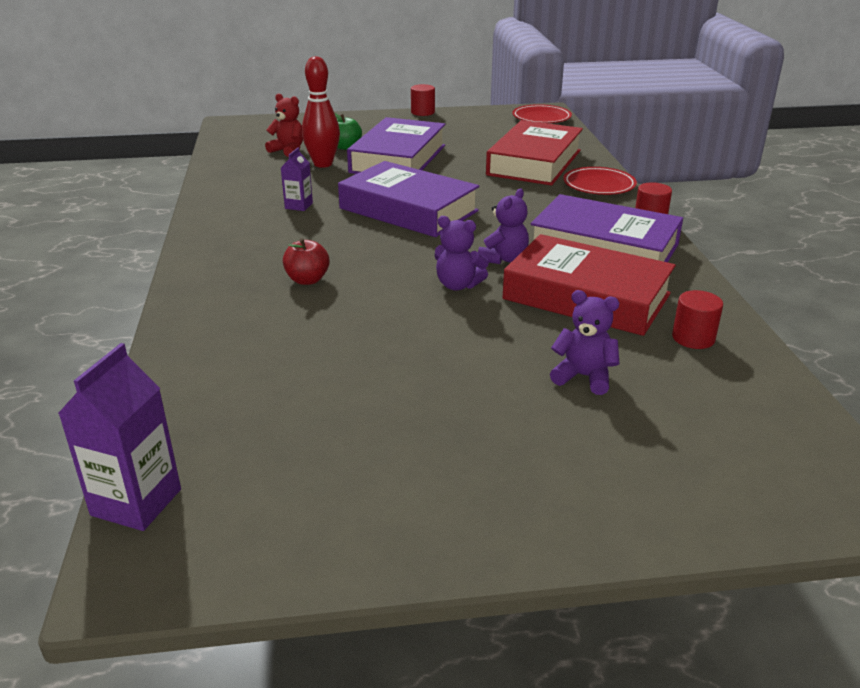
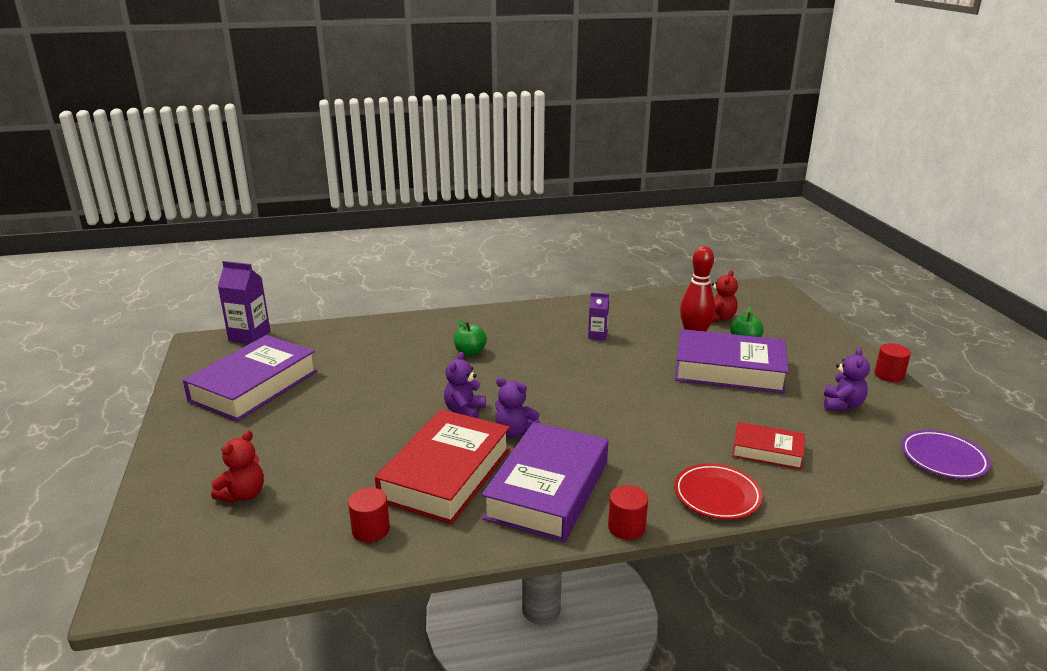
camera: 85 degrees right, 5 degrees down
(307, 280) = (470, 352): red apple -> green apple
(408, 210) = (605, 382): purple book -> purple book (254, 386)
(534, 162) = (767, 451): red book -> red book, size x0.54
(541, 118) = (943, 458): red plate -> purple plate
(584, 377) = (323, 467): purple teddy bear -> purple teddy bear (842, 405)
(653, 436) = (243, 494): none -> red teddy bear

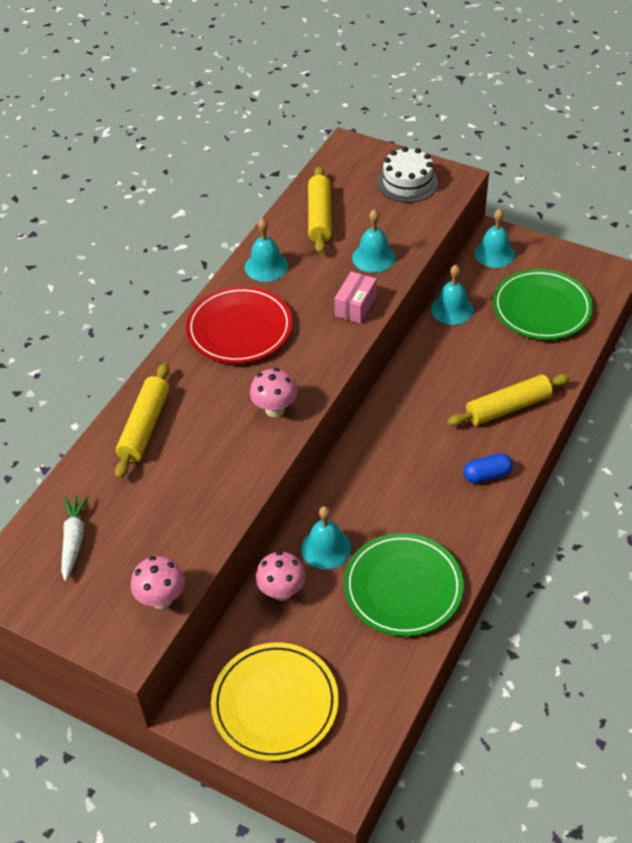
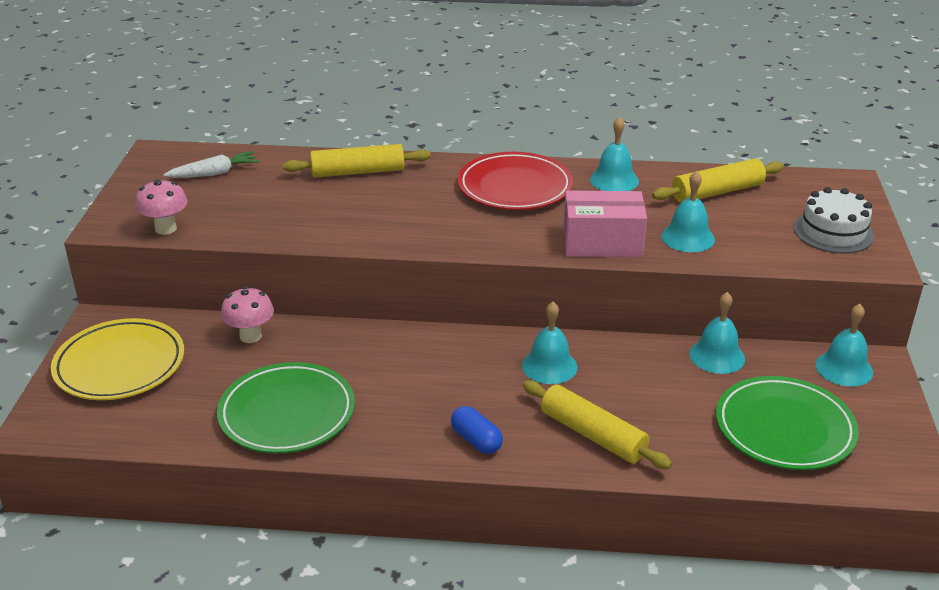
camera: 65 degrees right, 15 degrees down
(275, 409) = (421, 231): pink mushroom -> none
(326, 548) = (315, 350): turquoise bell -> turquoise bell (549, 366)
(355, 306) = (602, 243): pink box -> pink box, size x1.54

___

» **Activity**: All lines of the records above with the word "pink" in them are to be copied.

» **Solution for this problem**:
(275, 409) = (421, 231): pink mushroom -> none
(355, 306) = (602, 243): pink box -> pink box, size x1.54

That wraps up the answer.